TASK OBJECTIVE ▸ Copy all the records word for word, apart from any pictures.
----------
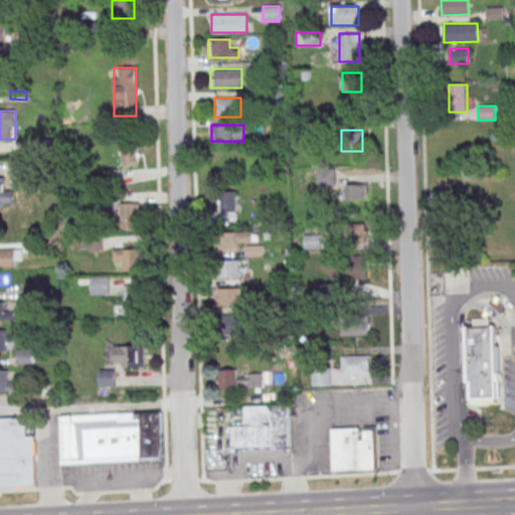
[(138,145),(121,145),(121,166),(138,166),(138,145)]
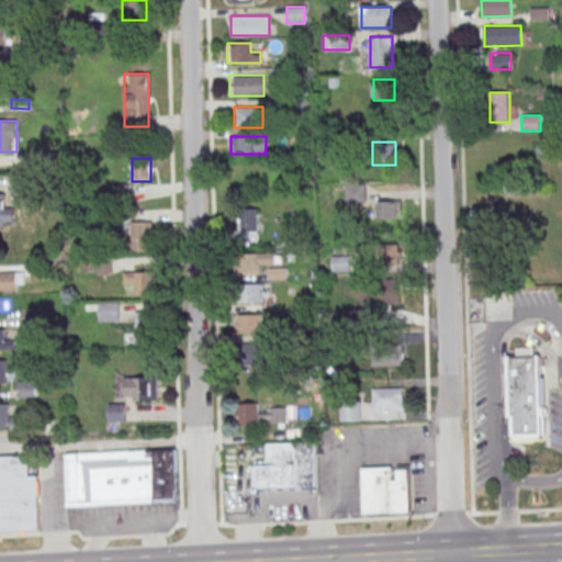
[(11,191),(25,191),(25,176),(11,176),(11,191)]
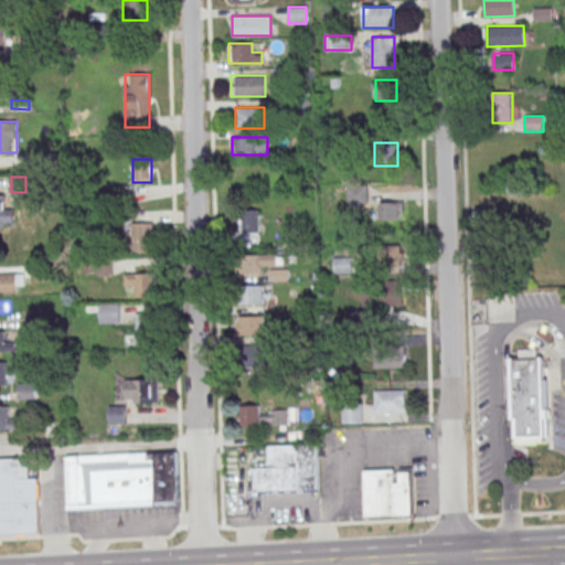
[(347,188),(348,211),(380,210),(380,221),(397,220),(396,187),(347,188)]
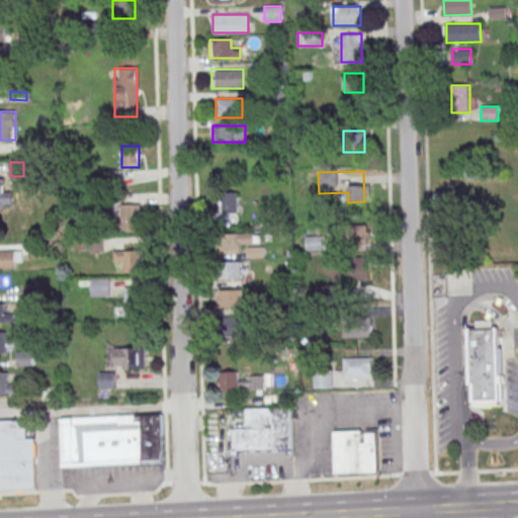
[(0,178),(0,208),(13,209),(13,190),(4,190),(4,179),(0,178)]
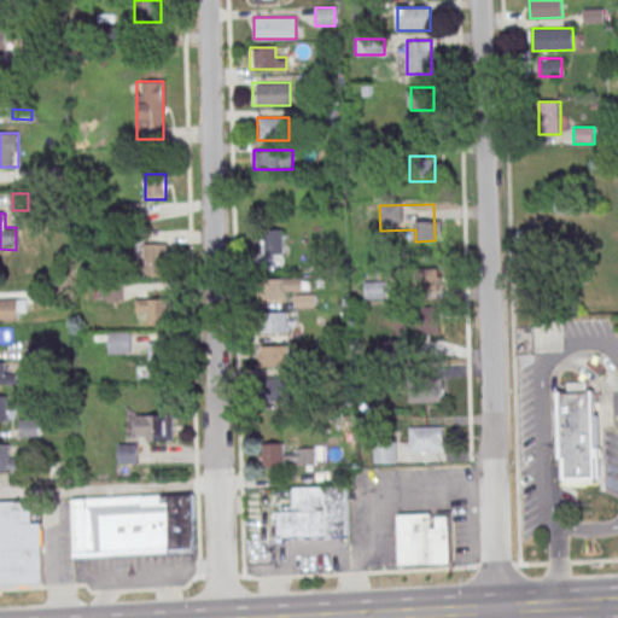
[(283,229),(263,229),(263,256),(283,256),(283,229)]
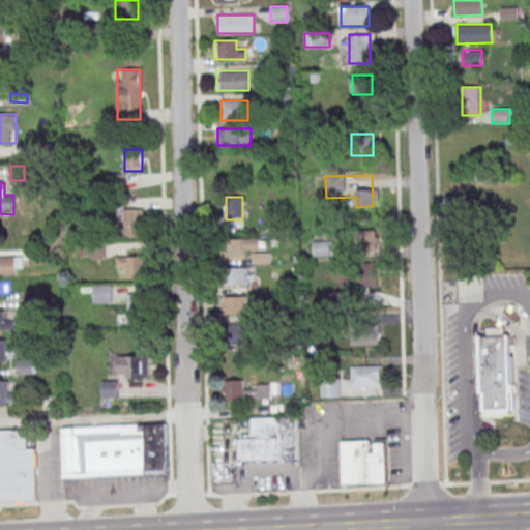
[(144,237),(144,209),(124,209),(124,237),(144,237)]
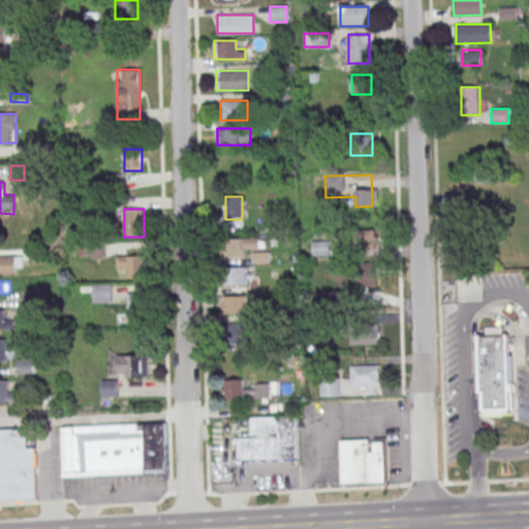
[(347,230),(375,229),(376,248),(348,249),(347,230)]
----------
OUTPUT BELOW ▸
[(138,145),(121,145),(121,166),(138,166),(138,145)]
[(11,191),(25,191),(25,176),(11,176),(11,191)]
[(347,188),(348,211),(380,210),(380,221),(397,220),(396,187),(347,188)]
[(0,178),(0,208),(13,209),(13,190),(4,190),(4,179),(0,178)]
[(283,229),(263,229),(263,256),(283,256),(283,229)]
[(144,237),(144,209),(124,209),(124,237),(144,237)]
[(347,230),(375,229),(376,248),(348,249),(347,230)]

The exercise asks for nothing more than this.